- _Brief_: Images aside, return all the entries exactly.
### Task data
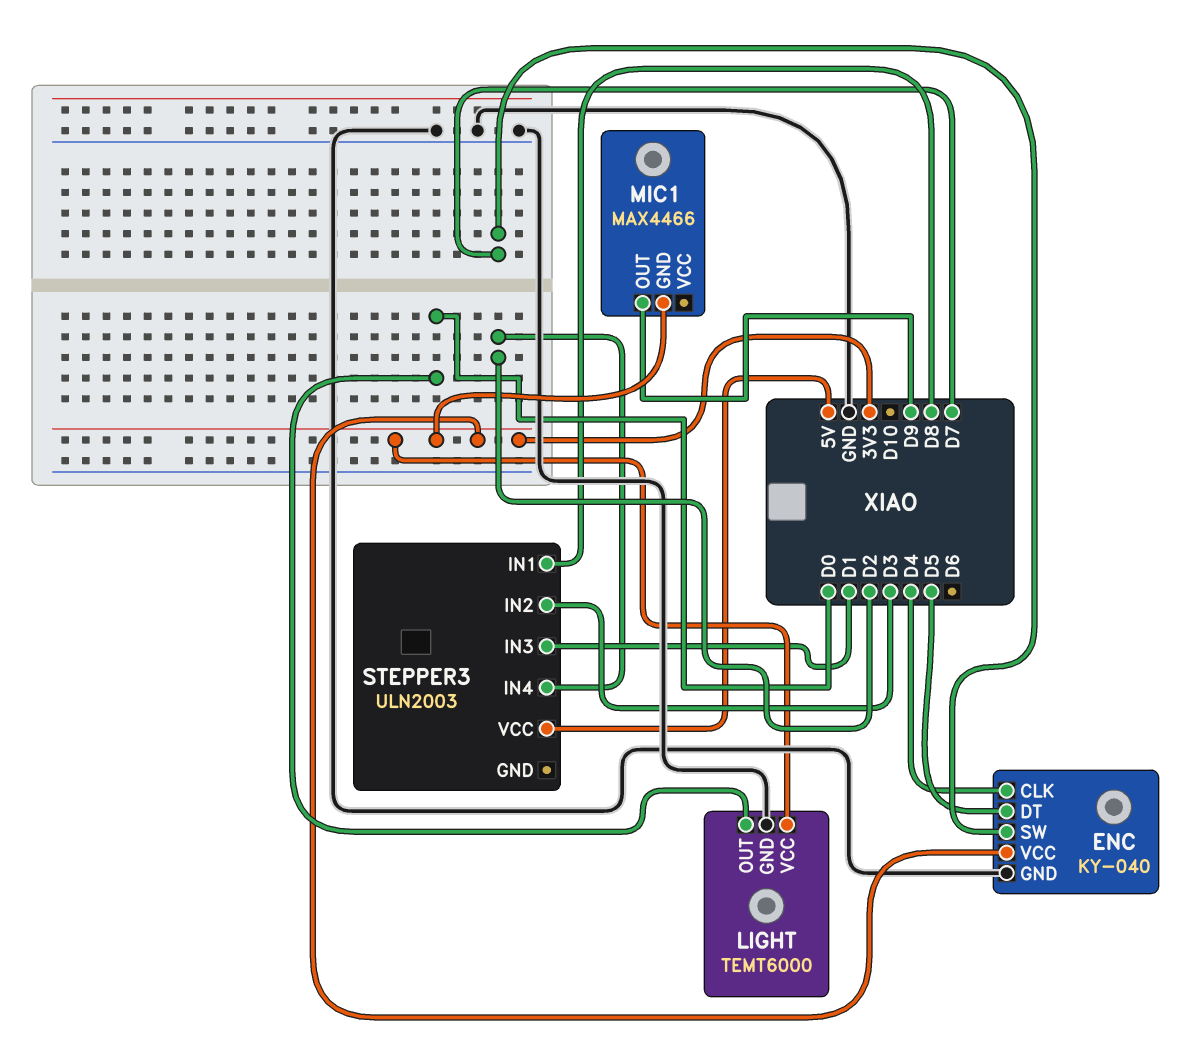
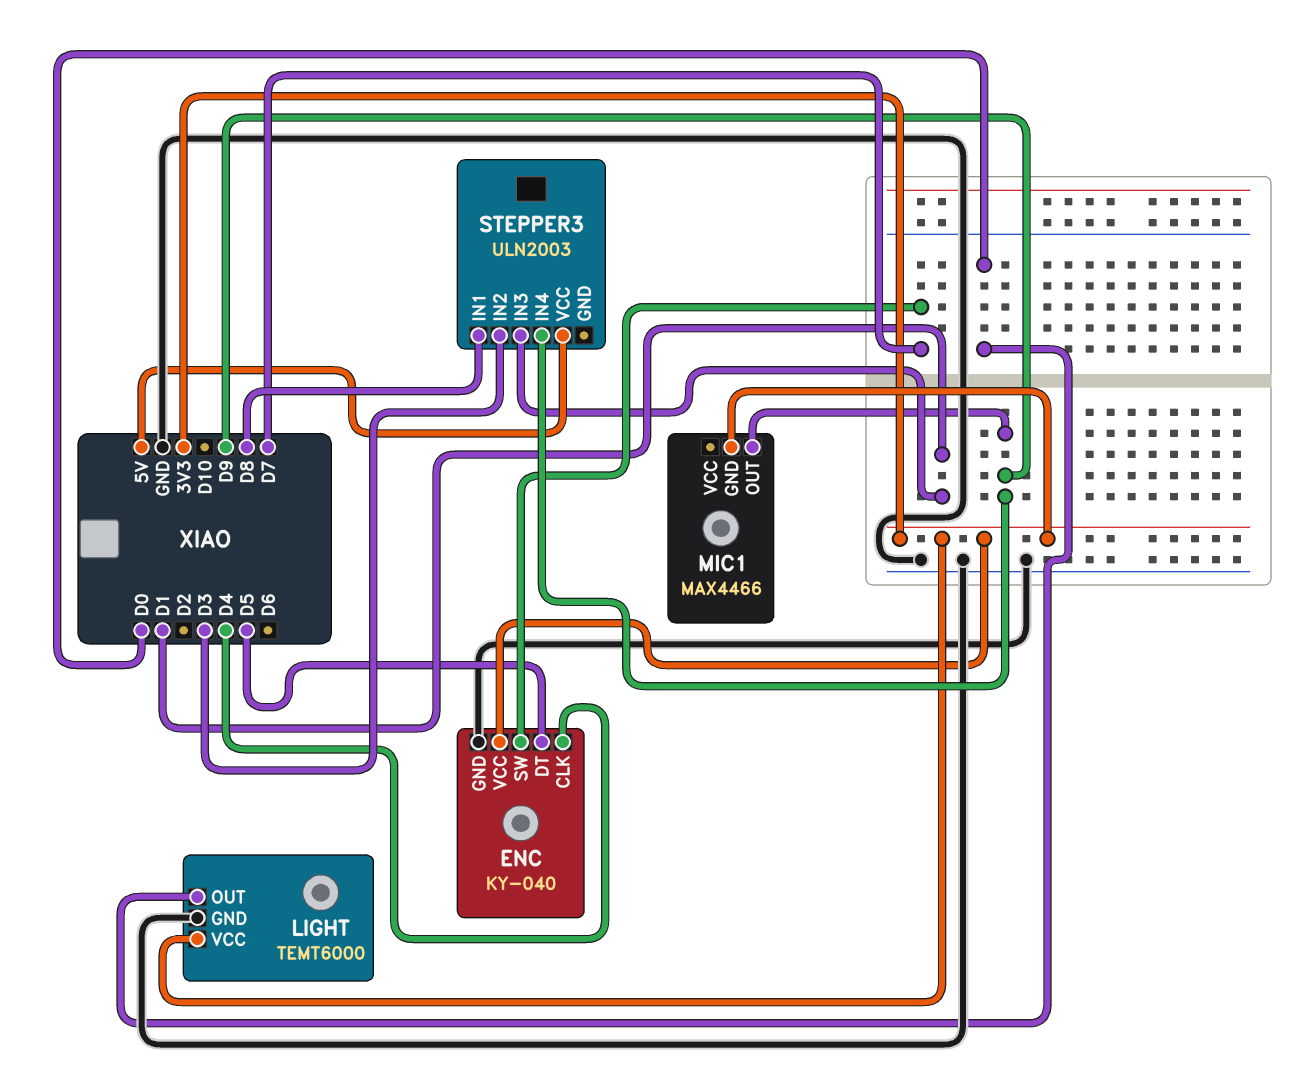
STEPPER3 pin IN4: D2 -> D9

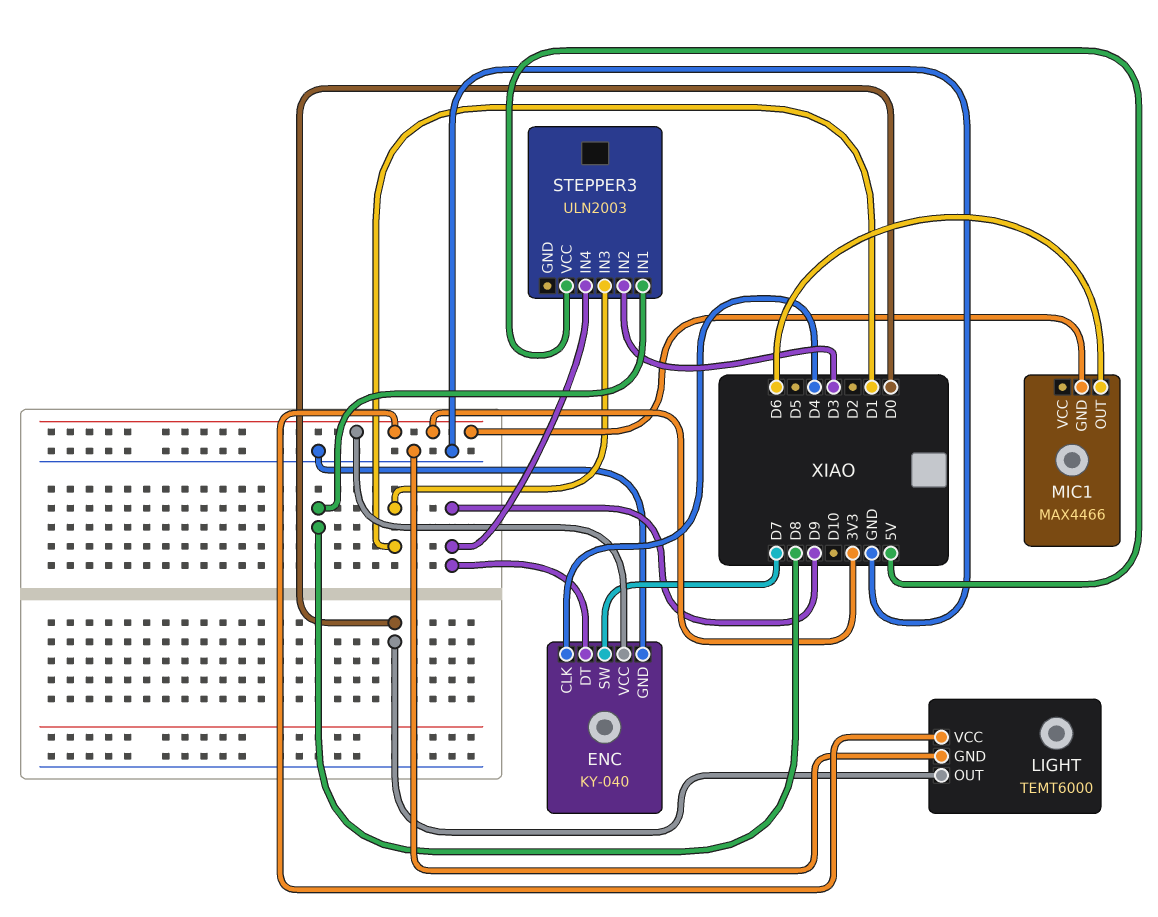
ENC pin DT: D5 -> D9
MIC1 pin OUT: D9 -> D6

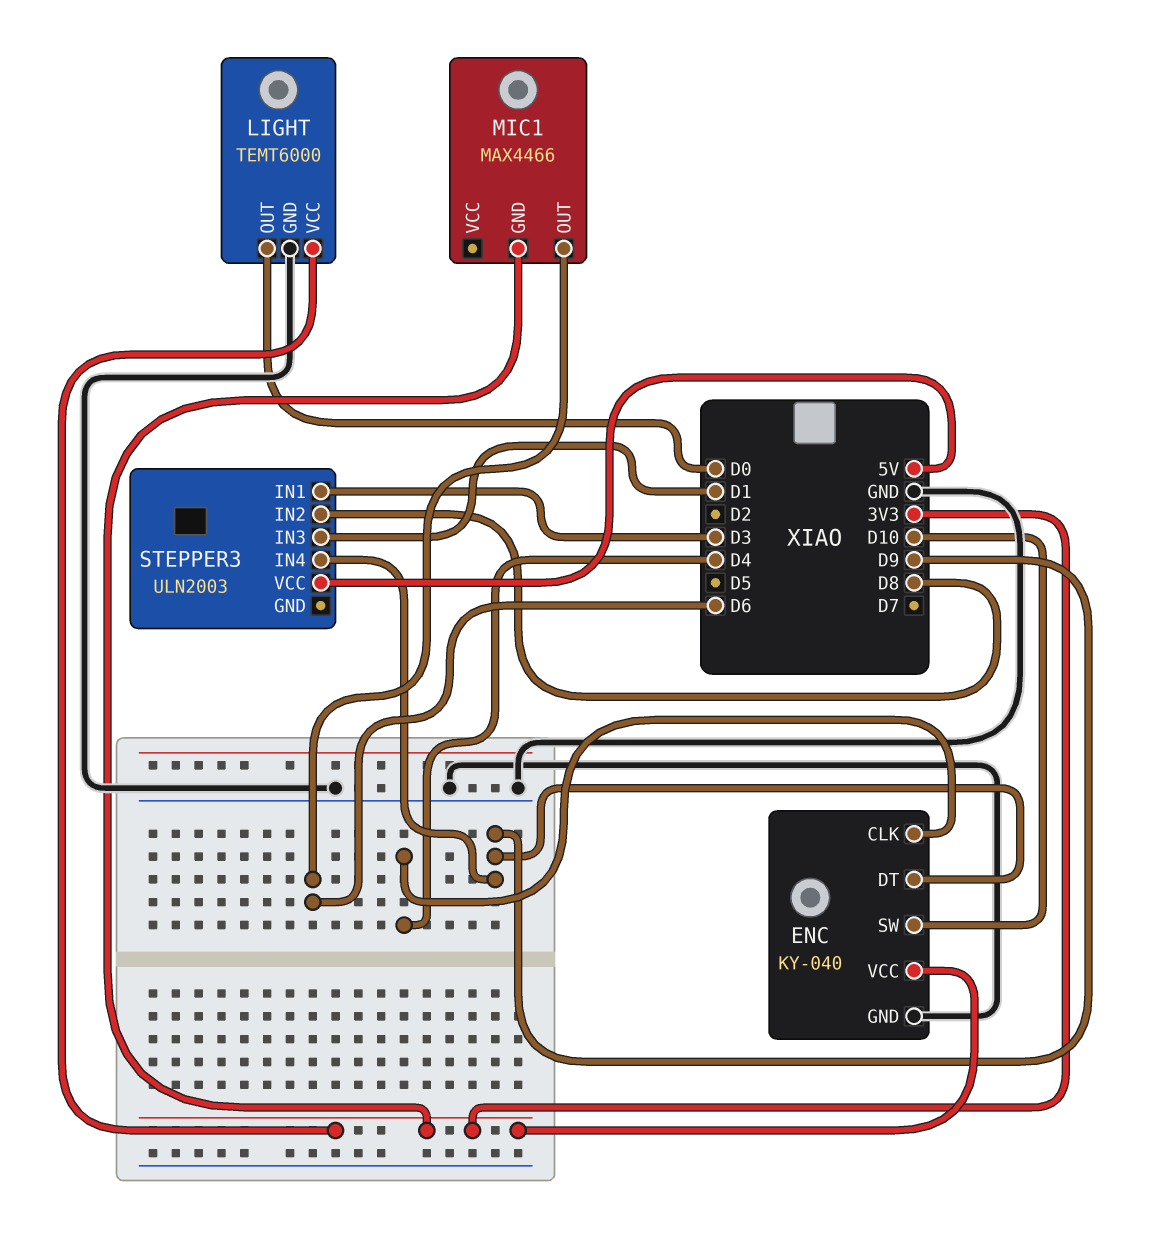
ENC pin SW: D7 -> D10
STEPPER3 pin IN1: D8 -> D3
STEPPER3 pin IN2: D3 -> D8

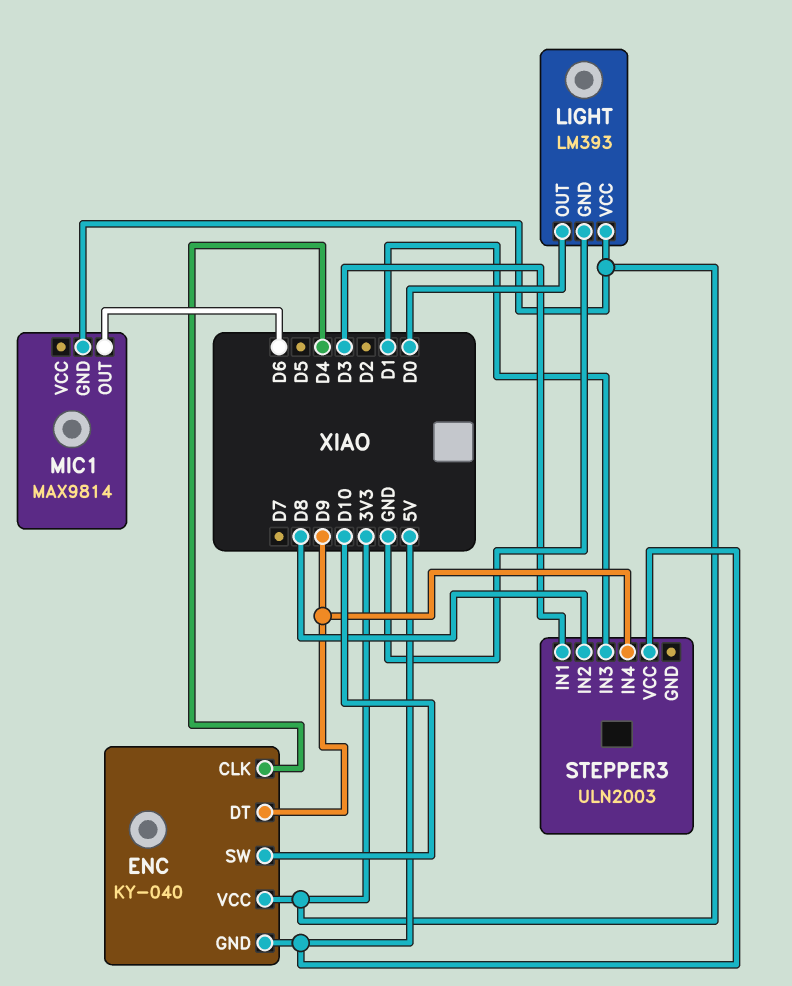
ENC pin GND: GND -> 5V
LIGHT: TEMT6000 -> LM393
MIC1: MAX4466 -> MAX9814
######
- _Reply_:
STEPPER3 pin IN4: D2 -> D9

ENC pin DT: D5 -> D9
MIC1 pin OUT: D9 -> D6

ENC pin SW: D7 -> D10
STEPPER3 pin IN1: D8 -> D3
STEPPER3 pin IN2: D3 -> D8

ENC pin GND: GND -> 5V
LIGHT: TEMT6000 -> LM393
MIC1: MAX4466 -> MAX9814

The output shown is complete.